Given information START
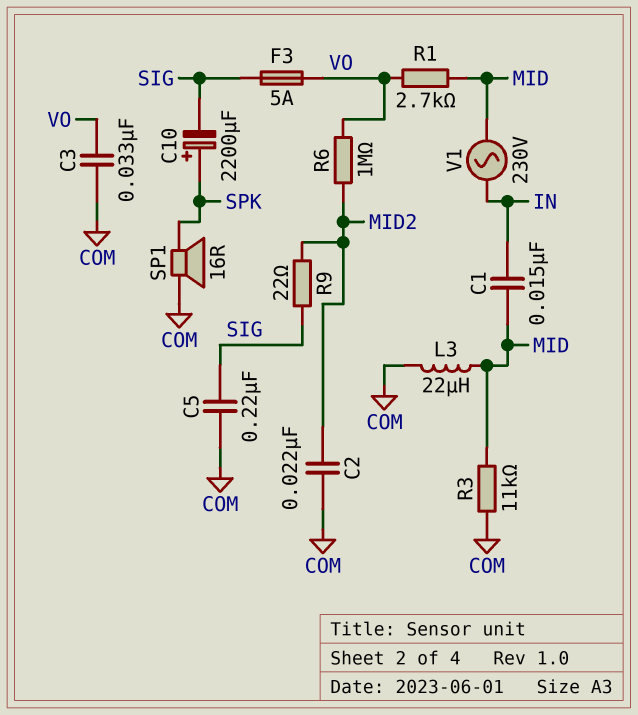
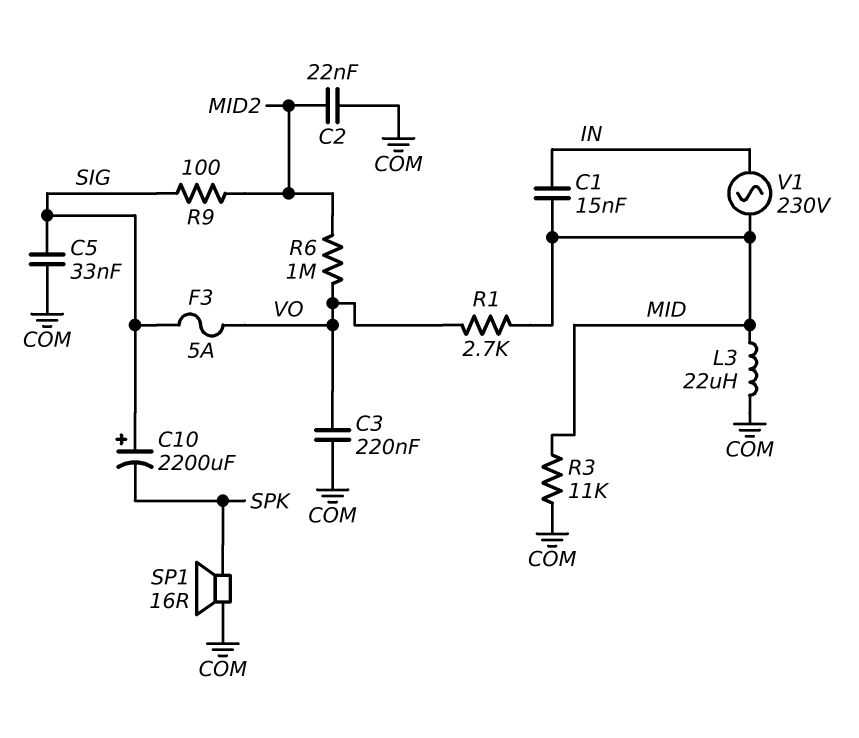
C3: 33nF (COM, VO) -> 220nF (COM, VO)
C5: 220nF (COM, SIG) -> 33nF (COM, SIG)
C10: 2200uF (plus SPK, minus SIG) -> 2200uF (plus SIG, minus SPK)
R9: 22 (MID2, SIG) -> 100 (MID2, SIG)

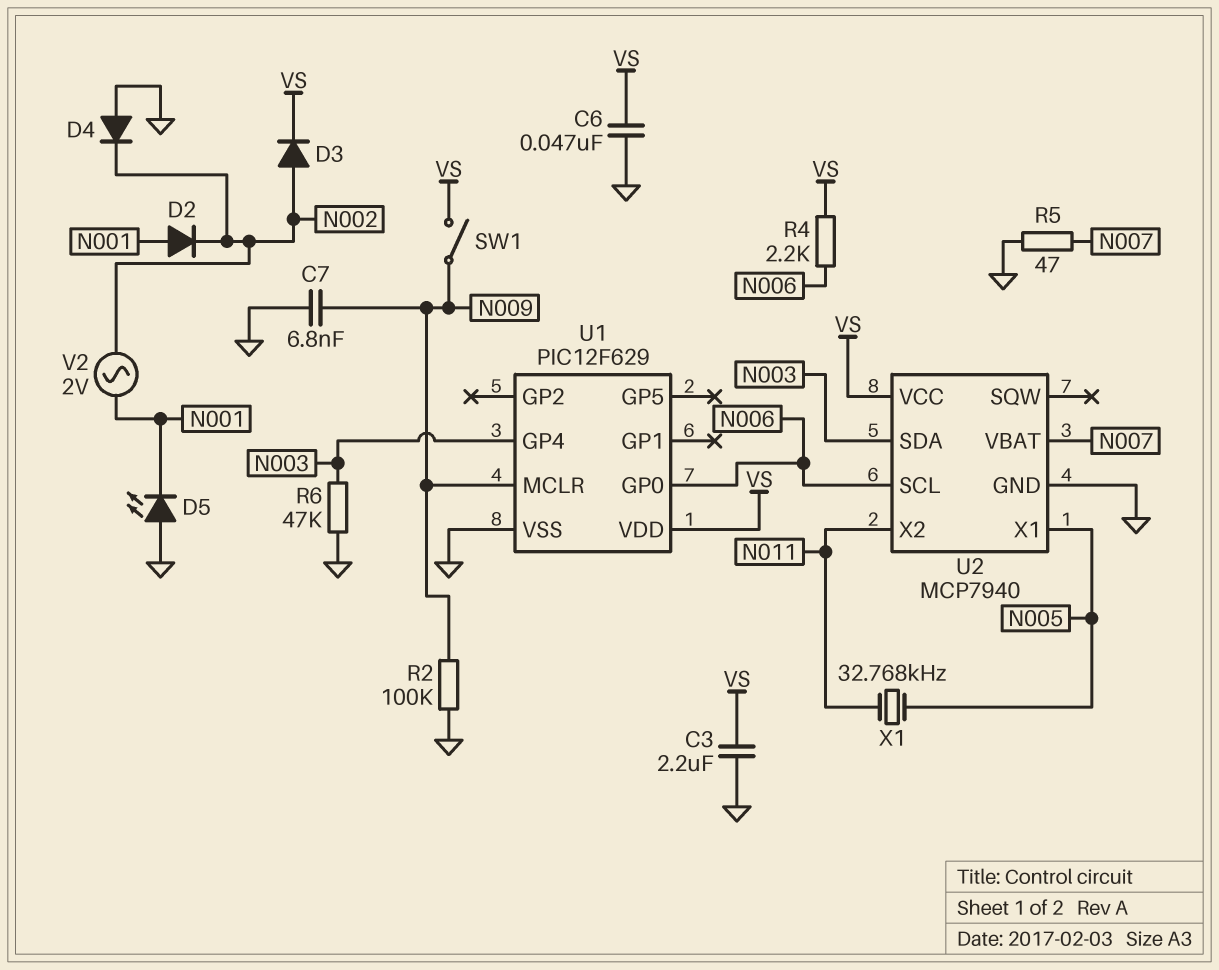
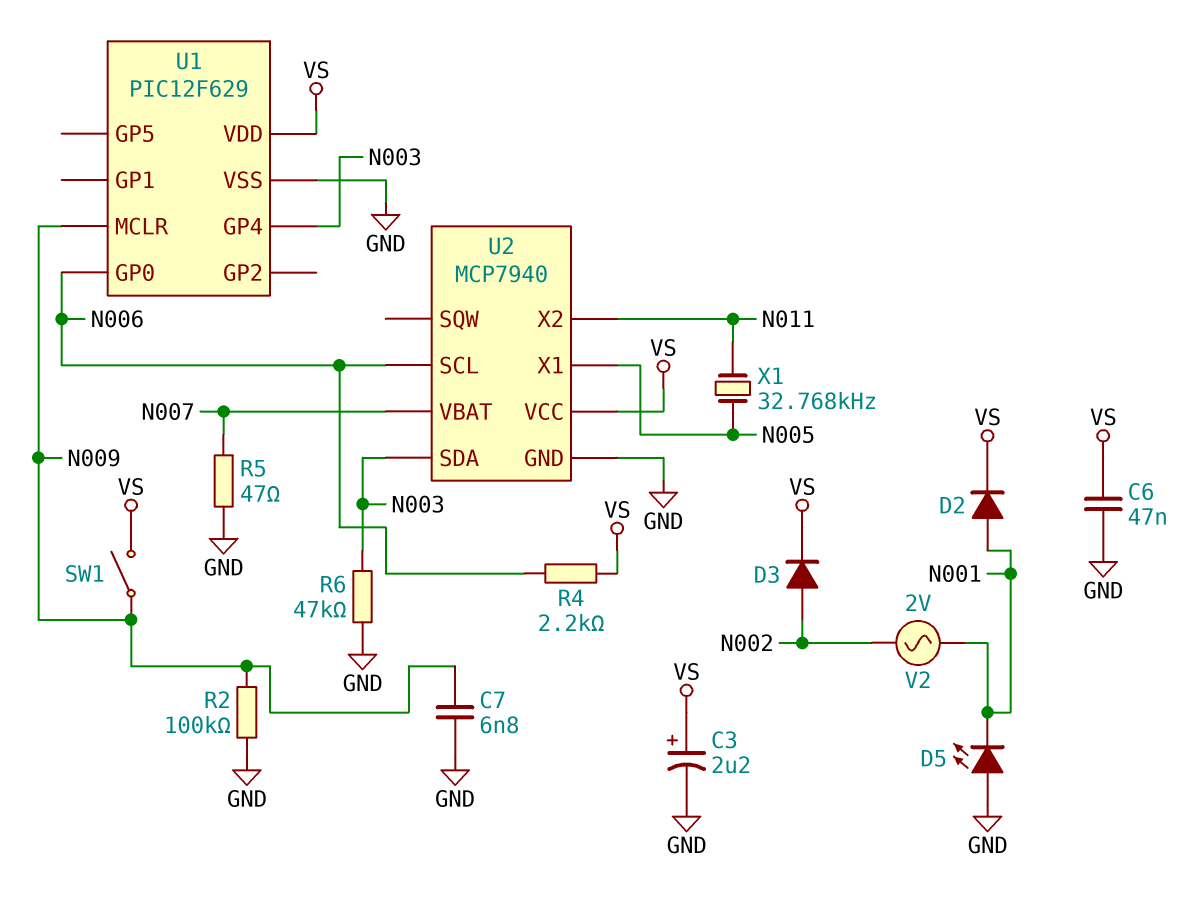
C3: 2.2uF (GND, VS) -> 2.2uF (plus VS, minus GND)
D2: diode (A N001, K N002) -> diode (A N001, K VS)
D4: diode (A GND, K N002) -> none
Given information END
## Exercise brief:
Each record should be copied exactly, and each image left out.

## Exercise answer:
C3: 33nF (COM, VO) -> 220nF (COM, VO)
C5: 220nF (COM, SIG) -> 33nF (COM, SIG)
C10: 2200uF (plus SPK, minus SIG) -> 2200uF (plus SIG, minus SPK)
R9: 22 (MID2, SIG) -> 100 (MID2, SIG)

C3: 2.2uF (GND, VS) -> 2.2uF (plus VS, minus GND)
D2: diode (A N001, K N002) -> diode (A N001, K VS)
D4: diode (A GND, K N002) -> none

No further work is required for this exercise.